*** Opening of DATA TO PROCESS ***

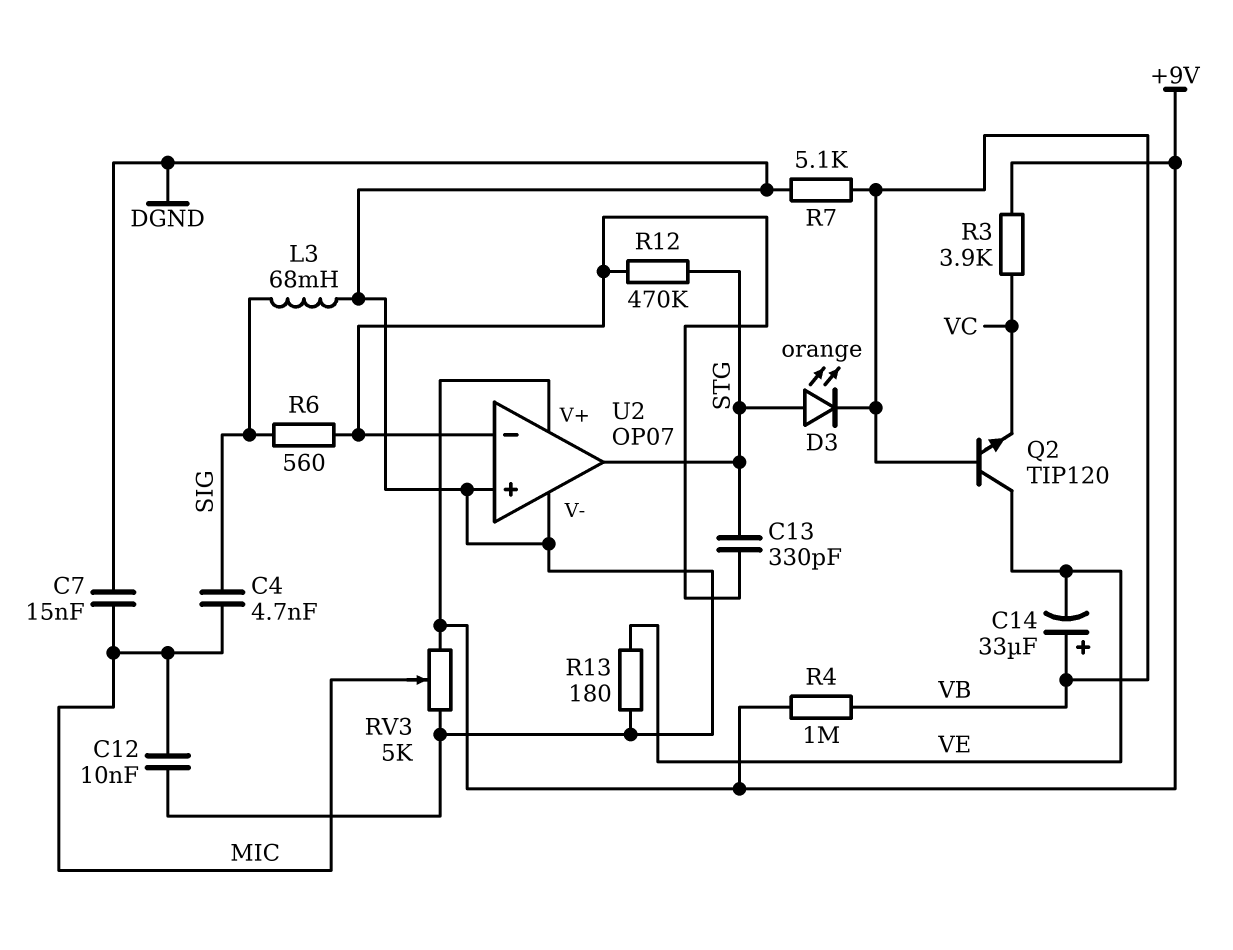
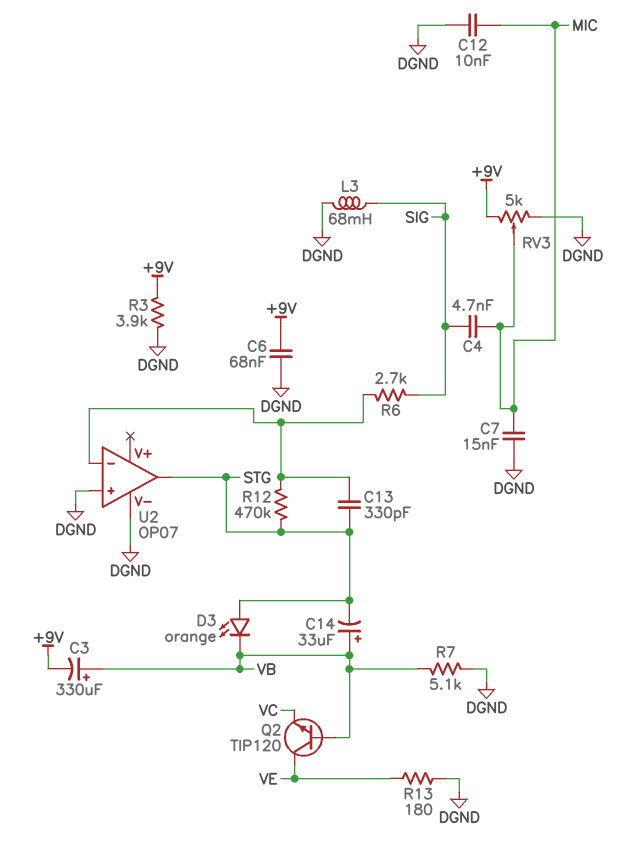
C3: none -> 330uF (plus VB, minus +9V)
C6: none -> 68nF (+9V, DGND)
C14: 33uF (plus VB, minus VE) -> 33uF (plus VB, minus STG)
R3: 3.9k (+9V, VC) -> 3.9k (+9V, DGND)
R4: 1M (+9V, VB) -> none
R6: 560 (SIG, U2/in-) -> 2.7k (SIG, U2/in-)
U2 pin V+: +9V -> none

*** Close of DATA TO PROCESS ***

*TASK TO COMPLETE:* The records above must be echoed exactly, minus their pictures.

*EXERCISE ANSWER:*
C3: none -> 330uF (plus VB, minus +9V)
C6: none -> 68nF (+9V, DGND)
C14: 33uF (plus VB, minus VE) -> 33uF (plus VB, minus STG)
R3: 3.9k (+9V, VC) -> 3.9k (+9V, DGND)
R4: 1M (+9V, VB) -> none
R6: 560 (SIG, U2/in-) -> 2.7k (SIG, U2/in-)
U2 pin V+: +9V -> none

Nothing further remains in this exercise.